DIRECTIONS:
Every record should be copied exactly, and the images omitted.

MATERIAL SUPPLIED:
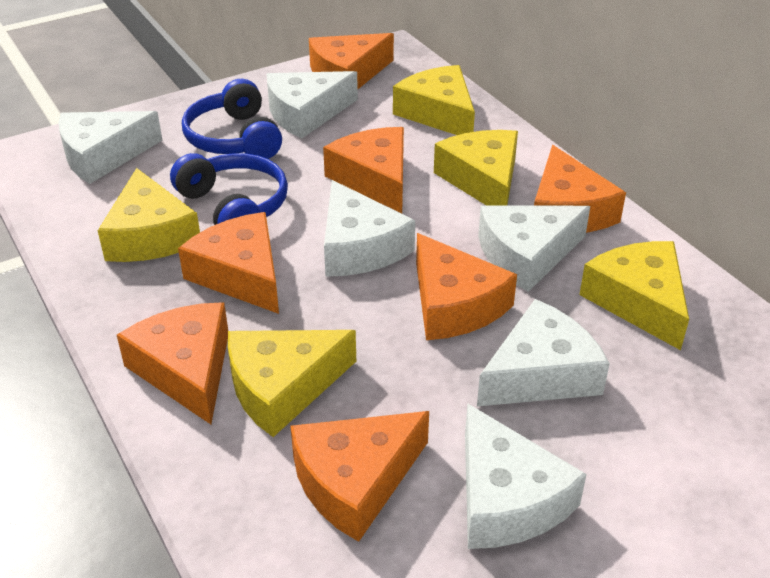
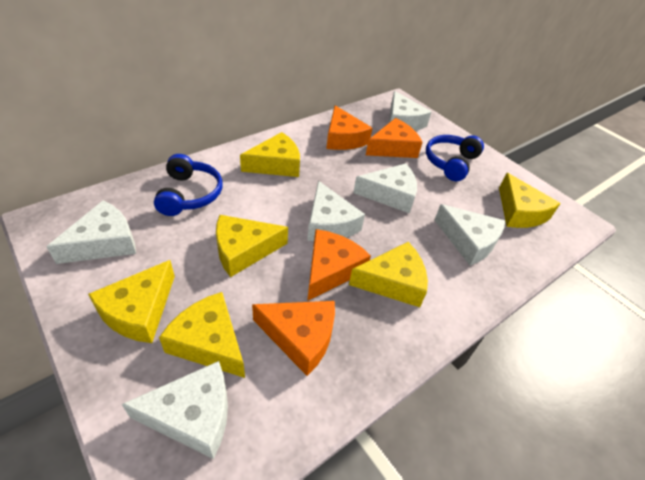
orange cheese: 7 -> 4
yellow cheese: 5 -> 6

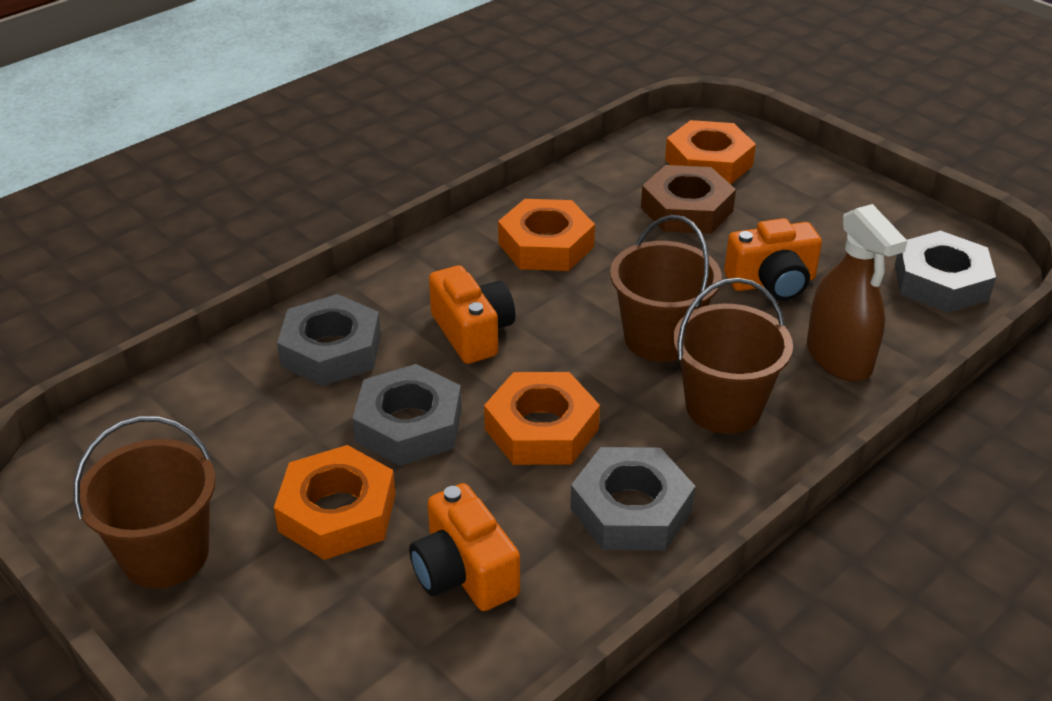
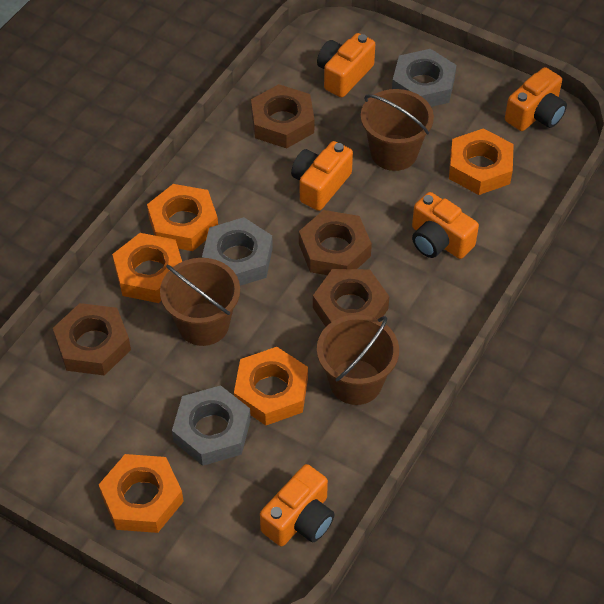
brown nut: 1 -> 4
brown spray bottle: 1 -> 0
grey nut: 4 -> 3
orange camera: 3 -> 5
orange nut: 4 -> 5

WRITTEN RESPONSE:
orange cheese: 7 -> 4
yellow cheese: 5 -> 6

brown nut: 1 -> 4
brown spray bottle: 1 -> 0
grey nut: 4 -> 3
orange camera: 3 -> 5
orange nut: 4 -> 5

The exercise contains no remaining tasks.